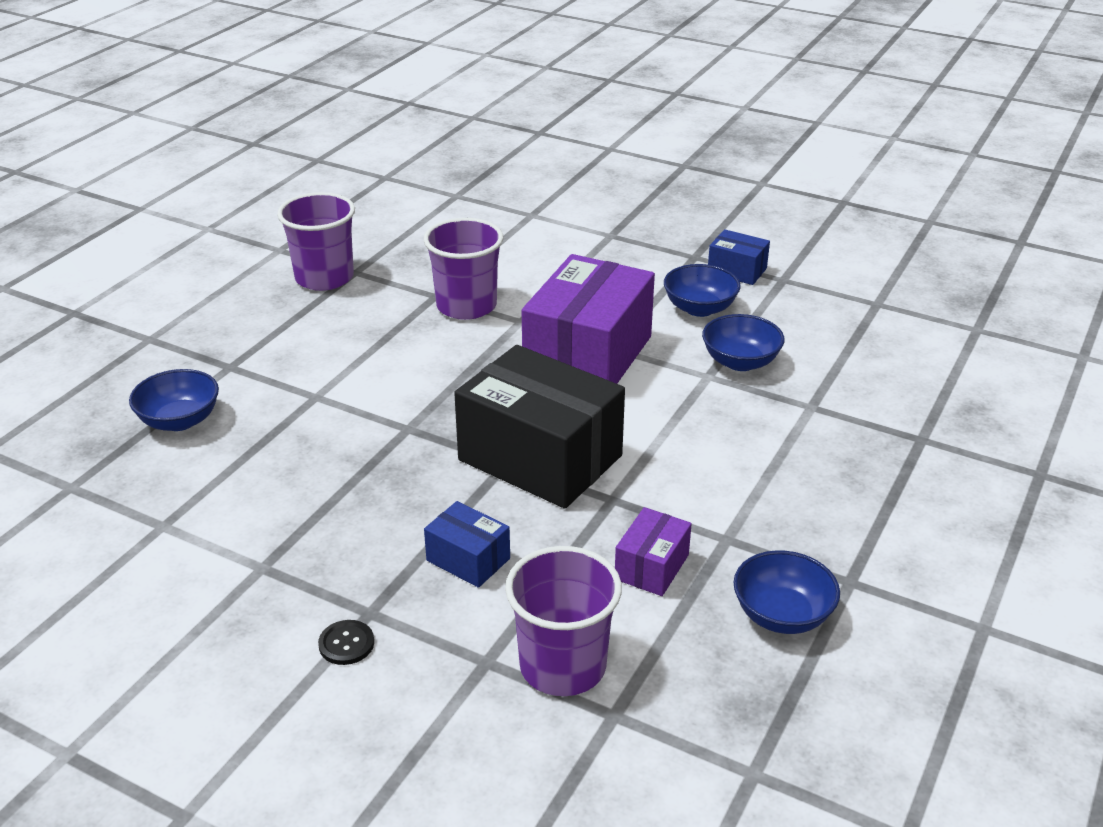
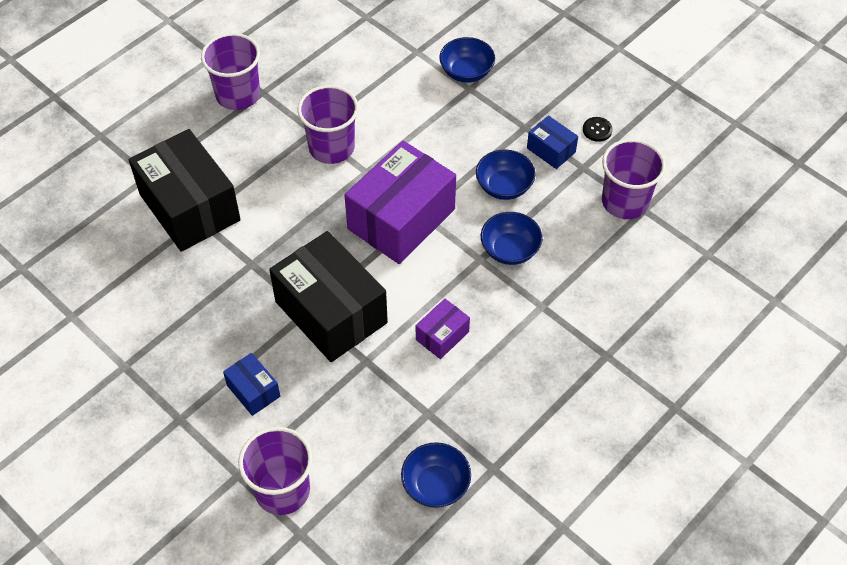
camera: 15 degrees right, 20 degrees up
(179, 420) = (102, 222): blue bowl -> blue bowl (466, 72)
(299, 387) = (189, 207): none -> black box
(346, 644) = (158, 440): black button -> black button (597, 130)
(652, 567) = (368, 425): purple box -> purple box (442, 336)
(851, 300) = (625, 202): none -> purple cup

:::::

_Required action_
Which lines of the entries above contain the string "purple"? Copy each one.

_Exercise answer_
(652, 567) = (368, 425): purple box -> purple box (442, 336)
(851, 300) = (625, 202): none -> purple cup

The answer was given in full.